• REQUEST: Echo the lines below, starting at the line that has "96: 2:44 -> 2:47" and stopping after the line that has "53: none -> 11:15", and omit the pictures from your answer.

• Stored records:

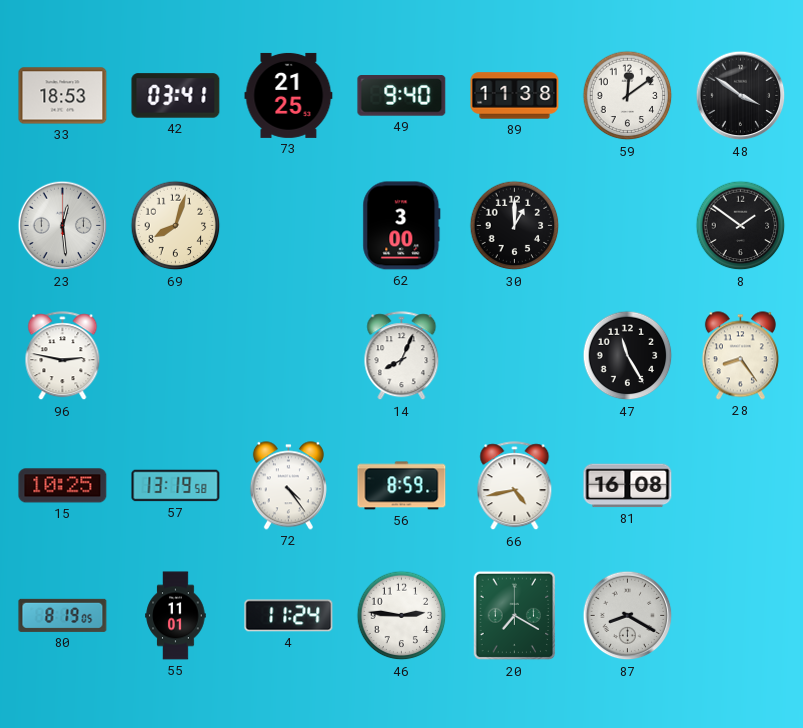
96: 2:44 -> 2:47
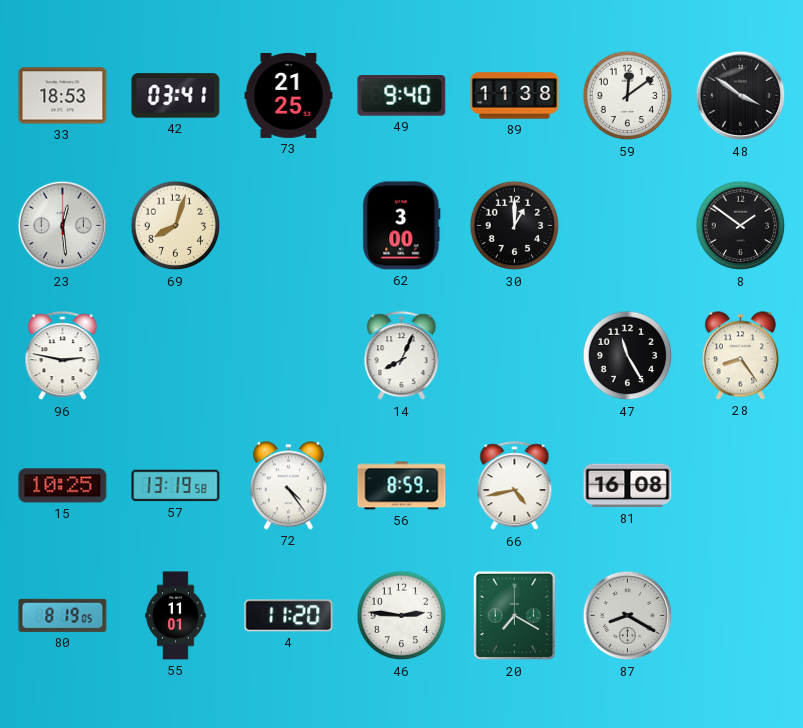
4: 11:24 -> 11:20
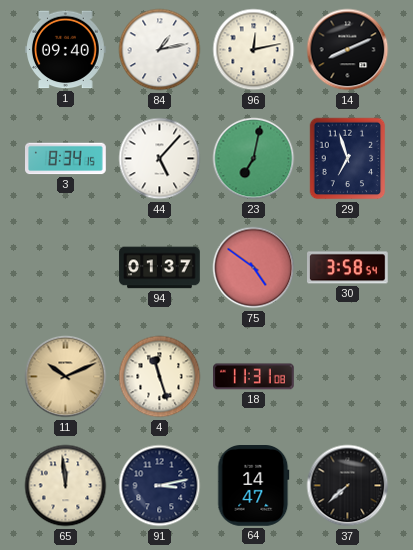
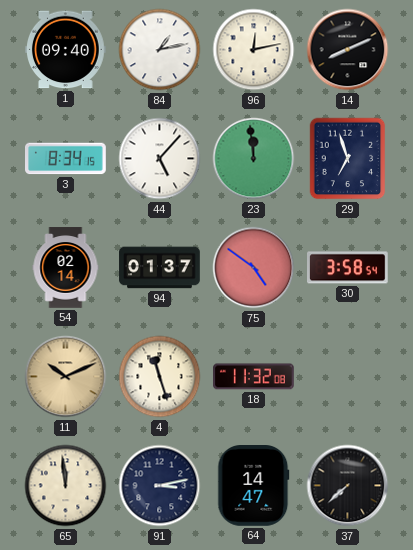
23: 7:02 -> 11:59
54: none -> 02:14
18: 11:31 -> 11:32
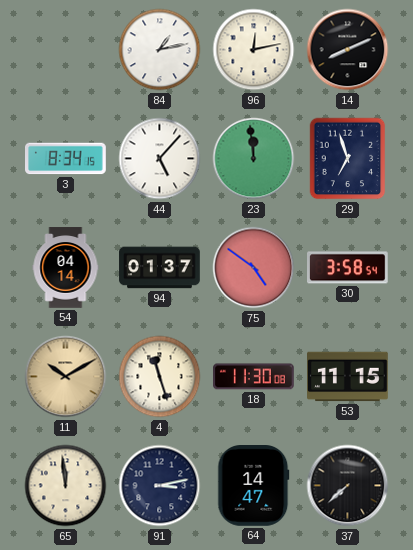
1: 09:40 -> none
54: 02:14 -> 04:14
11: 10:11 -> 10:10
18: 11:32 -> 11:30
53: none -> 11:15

==

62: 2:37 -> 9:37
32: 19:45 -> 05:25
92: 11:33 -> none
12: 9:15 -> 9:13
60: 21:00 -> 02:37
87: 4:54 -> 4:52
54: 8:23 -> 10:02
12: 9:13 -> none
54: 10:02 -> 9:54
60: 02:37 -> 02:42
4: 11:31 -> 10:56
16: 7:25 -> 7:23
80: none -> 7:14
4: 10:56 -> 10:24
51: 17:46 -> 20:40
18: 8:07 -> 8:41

• EXERCISE ANSWER:
96: 2:44 -> 2:47
4: 11:24 -> 11:20
23: 7:02 -> 11:59
54: none -> 02:14
18: 11:31 -> 11:32
1: 09:40 -> none
54: 02:14 -> 04:14
11: 10:11 -> 10:10
18: 11:32 -> 11:30
53: none -> 11:15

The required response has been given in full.